EXERCISE REQUIREMENTS:
From the entries below, retype only the lines from the one with "cyan slope F5:G5" through the one with "orange brick J10:K11", exactly as written.

DATA EXTRACT:
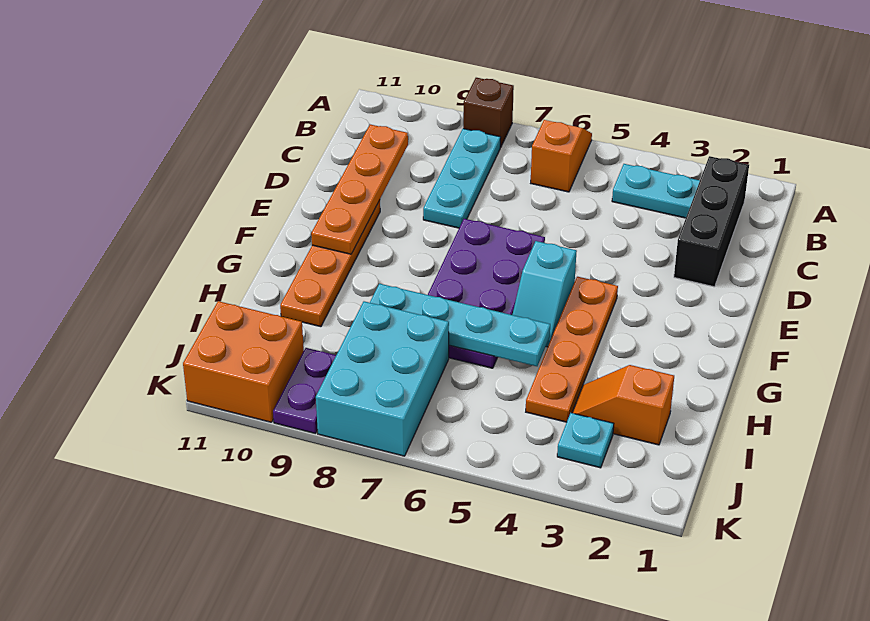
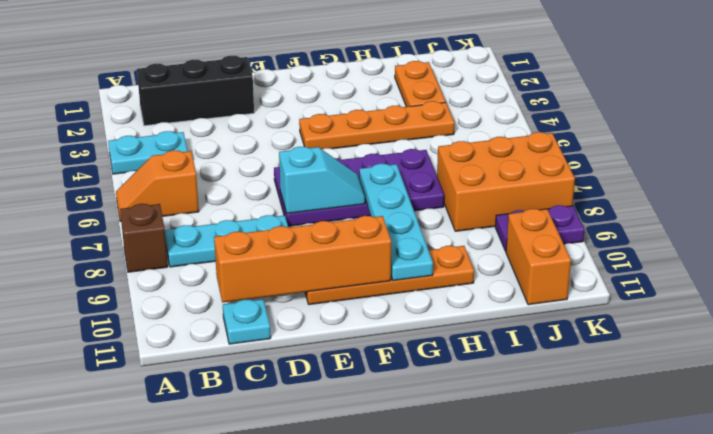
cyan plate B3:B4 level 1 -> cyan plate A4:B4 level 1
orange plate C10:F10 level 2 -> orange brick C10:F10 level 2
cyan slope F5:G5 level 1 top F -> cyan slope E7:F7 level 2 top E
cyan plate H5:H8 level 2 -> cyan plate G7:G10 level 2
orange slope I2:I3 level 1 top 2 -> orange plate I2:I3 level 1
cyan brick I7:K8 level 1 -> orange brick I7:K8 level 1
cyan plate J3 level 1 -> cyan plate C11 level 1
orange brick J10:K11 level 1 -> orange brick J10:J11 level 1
---
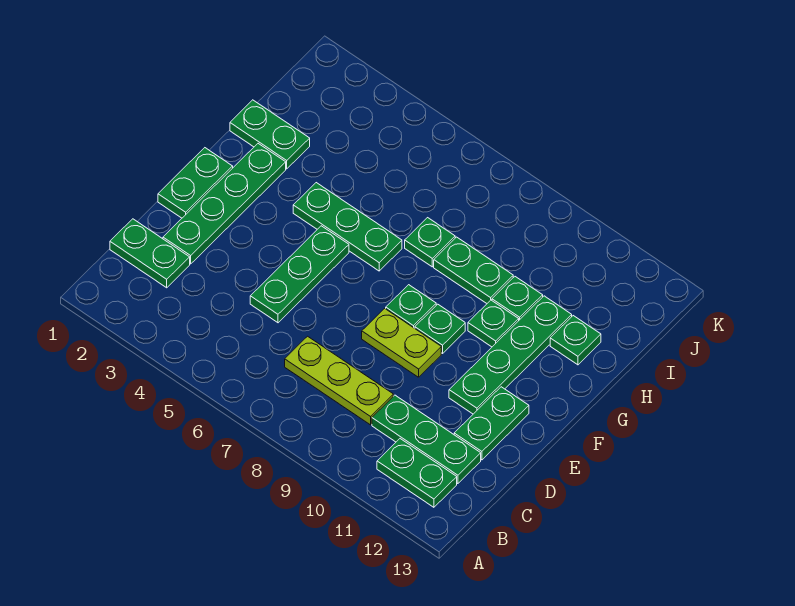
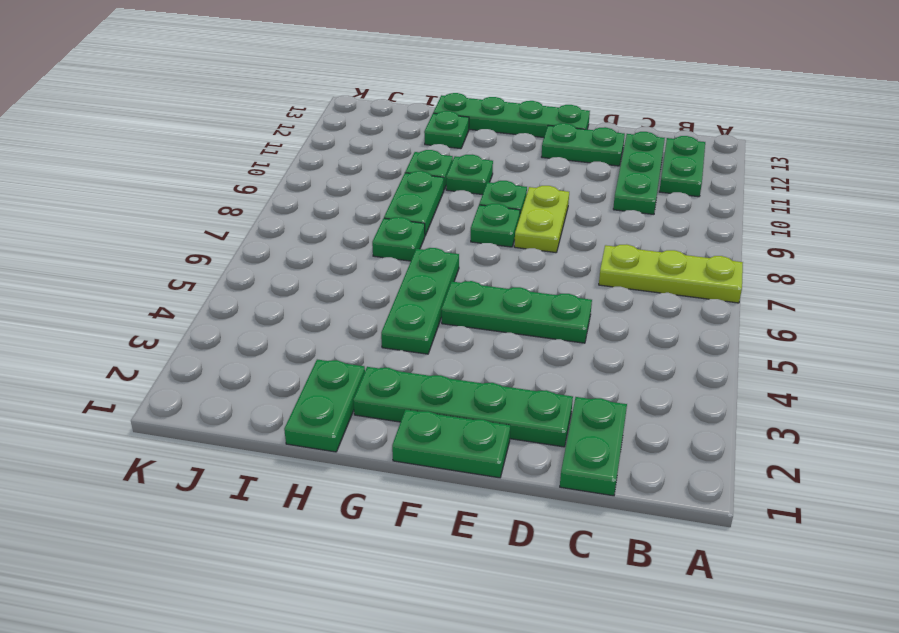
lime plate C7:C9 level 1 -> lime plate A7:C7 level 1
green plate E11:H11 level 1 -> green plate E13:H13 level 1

TASK OUTPUT:
cyan slope F5:G5 level 1 top F -> cyan slope E7:F7 level 2 top E
cyan plate H5:H8 level 2 -> cyan plate G7:G10 level 2
orange slope I2:I3 level 1 top 2 -> orange plate I2:I3 level 1
cyan brick I7:K8 level 1 -> orange brick I7:K8 level 1
cyan plate J3 level 1 -> cyan plate C11 level 1
orange brick J10:K11 level 1 -> orange brick J10:J11 level 1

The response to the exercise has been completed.